Down to the final line, print the records below exactly and without pictures.

[Data records]
++++
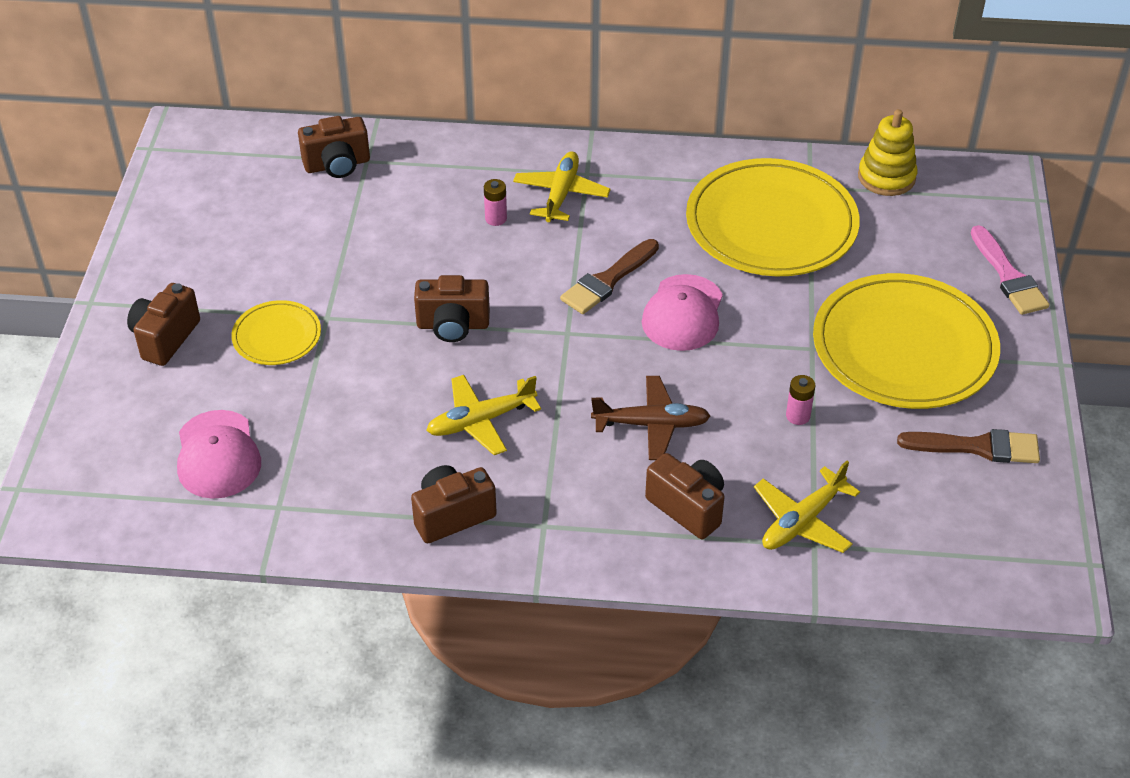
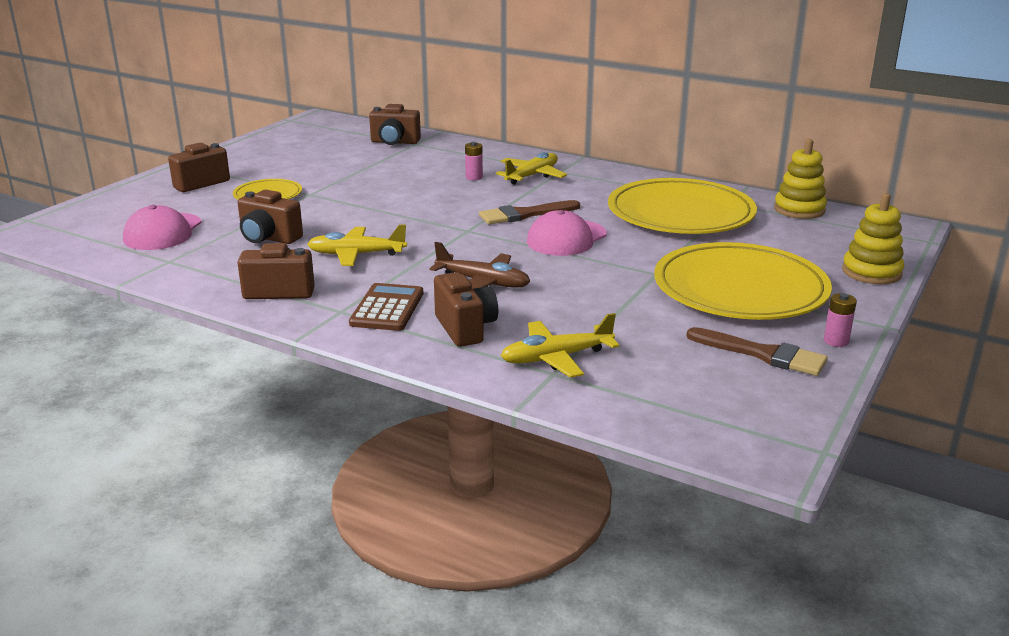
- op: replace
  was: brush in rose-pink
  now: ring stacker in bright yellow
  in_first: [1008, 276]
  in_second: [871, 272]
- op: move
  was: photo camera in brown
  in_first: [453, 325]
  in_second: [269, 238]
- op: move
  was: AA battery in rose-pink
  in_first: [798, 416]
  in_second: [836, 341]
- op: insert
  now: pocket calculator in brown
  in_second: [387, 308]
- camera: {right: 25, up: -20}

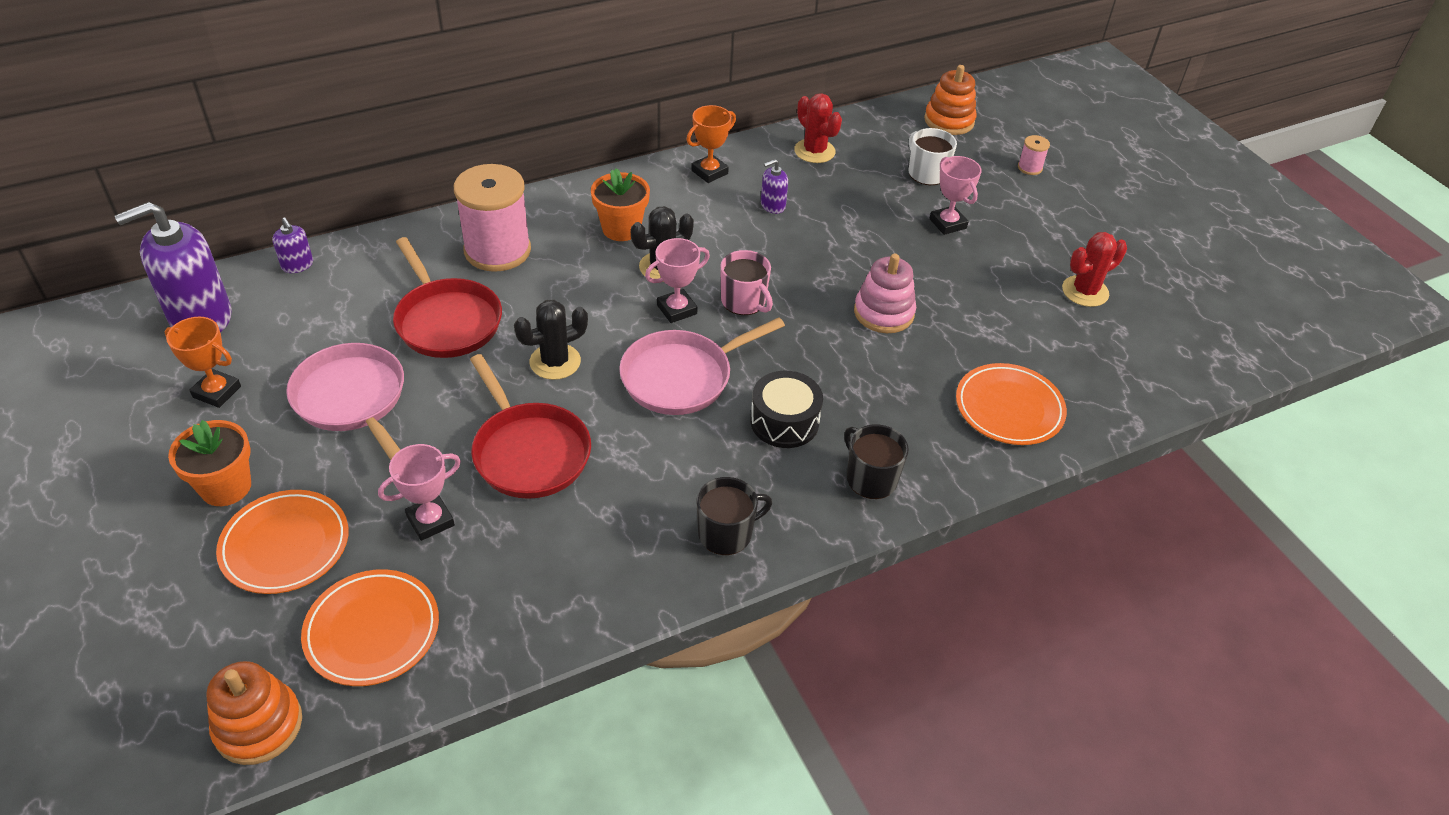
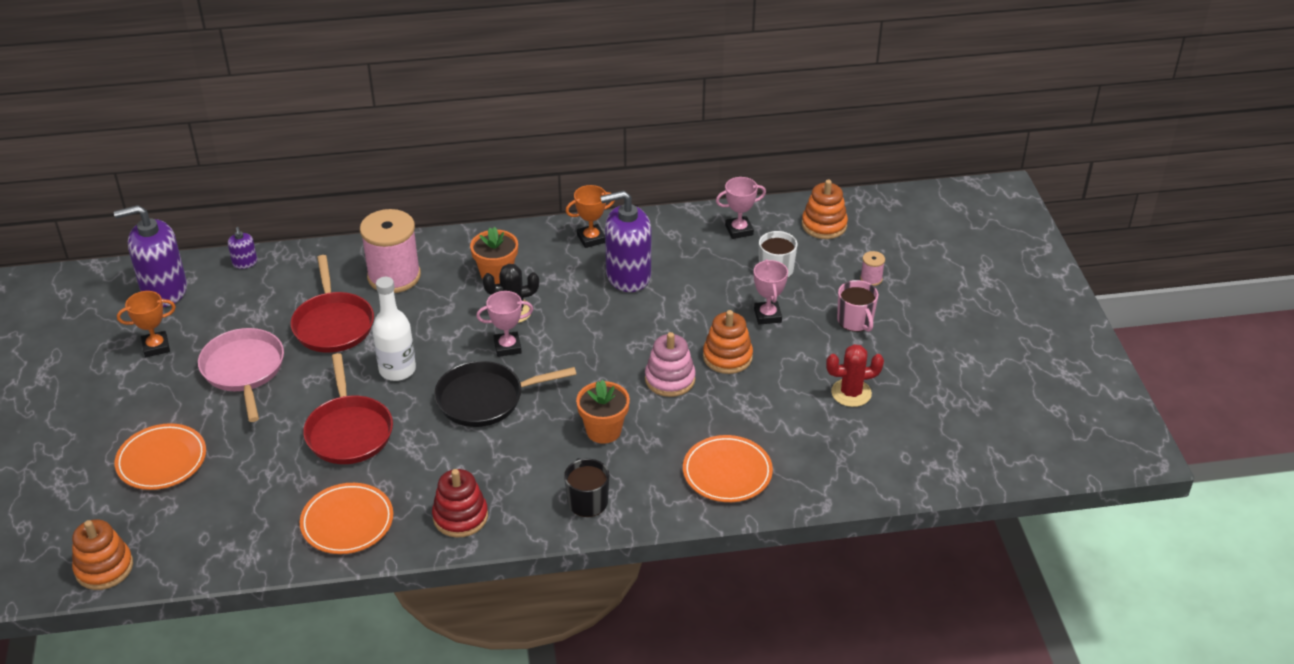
- op: delete
  was: cactus in scarlet
  in_first: [814, 151]
- op: resize
  was: soap pump in royal purple
  in_first: [772, 206]
  in_second: [628, 276]
  ratio: 2.23
- op: move
  was: coffee mug in rose-pink
  in_first: [744, 301]
  in_second: [855, 321]
- op: replace
  was: cactus in ebony
  now: drink bottle in pure white
  in_first: [555, 362]
  in_second: [397, 370]
- op: rotate
  was: trophy in orange
  in_first: [217, 392]
  in_second: [156, 347]
  clockwise: -60
- op: recolor
  was: frying pan in rose-pink
  now: frying pan in ebony
  in_first: [682, 377]
  in_second: [485, 399]
- op: delete
  was: snare drum in ebony
  in_first: [784, 421]
- op: move
  was: potted plant in orange
  in_first: [226, 487]
  in_second: [603, 430]
- op: move
  was: trophy in rose-pink
  in_first: [430, 521]
  in_second: [739, 230]
- op: replace
  was: coffee mug in ebony
  now: ring stacker in scarlet
  in_first: [726, 533]
  in_second: [460, 516]
- op: move
  was: plate in orange
  in_first: [372, 630]
  in_second: [347, 522]
- op: insert
  now: ring stacker in orange
  in_second: [727, 357]
- camera: {right: 20, up: -5}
++++
# Written answer:
- op: replace
  was: brush in rose-pink
  now: ring stacker in bright yellow
  in_first: [1008, 276]
  in_second: [871, 272]
- op: move
  was: photo camera in brown
  in_first: [453, 325]
  in_second: [269, 238]
- op: move
  was: AA battery in rose-pink
  in_first: [798, 416]
  in_second: [836, 341]
- op: insert
  now: pocket calculator in brown
  in_second: [387, 308]
- camera: {right: 25, up: -20}

- op: delete
  was: cactus in scarlet
  in_first: [814, 151]
- op: resize
  was: soap pump in royal purple
  in_first: [772, 206]
  in_second: [628, 276]
  ratio: 2.23
- op: move
  was: coffee mug in rose-pink
  in_first: [744, 301]
  in_second: [855, 321]
- op: replace
  was: cactus in ebony
  now: drink bottle in pure white
  in_first: [555, 362]
  in_second: [397, 370]
- op: rotate
  was: trophy in orange
  in_first: [217, 392]
  in_second: [156, 347]
  clockwise: -60
- op: recolor
  was: frying pan in rose-pink
  now: frying pan in ebony
  in_first: [682, 377]
  in_second: [485, 399]
- op: delete
  was: snare drum in ebony
  in_first: [784, 421]
- op: move
  was: potted plant in orange
  in_first: [226, 487]
  in_second: [603, 430]
- op: move
  was: trophy in rose-pink
  in_first: [430, 521]
  in_second: [739, 230]
- op: replace
  was: coffee mug in ebony
  now: ring stacker in scarlet
  in_first: [726, 533]
  in_second: [460, 516]
- op: move
  was: plate in orange
  in_first: [372, 630]
  in_second: [347, 522]
- op: insert
  now: ring stacker in orange
  in_second: [727, 357]
- camera: {right: 20, up: -5}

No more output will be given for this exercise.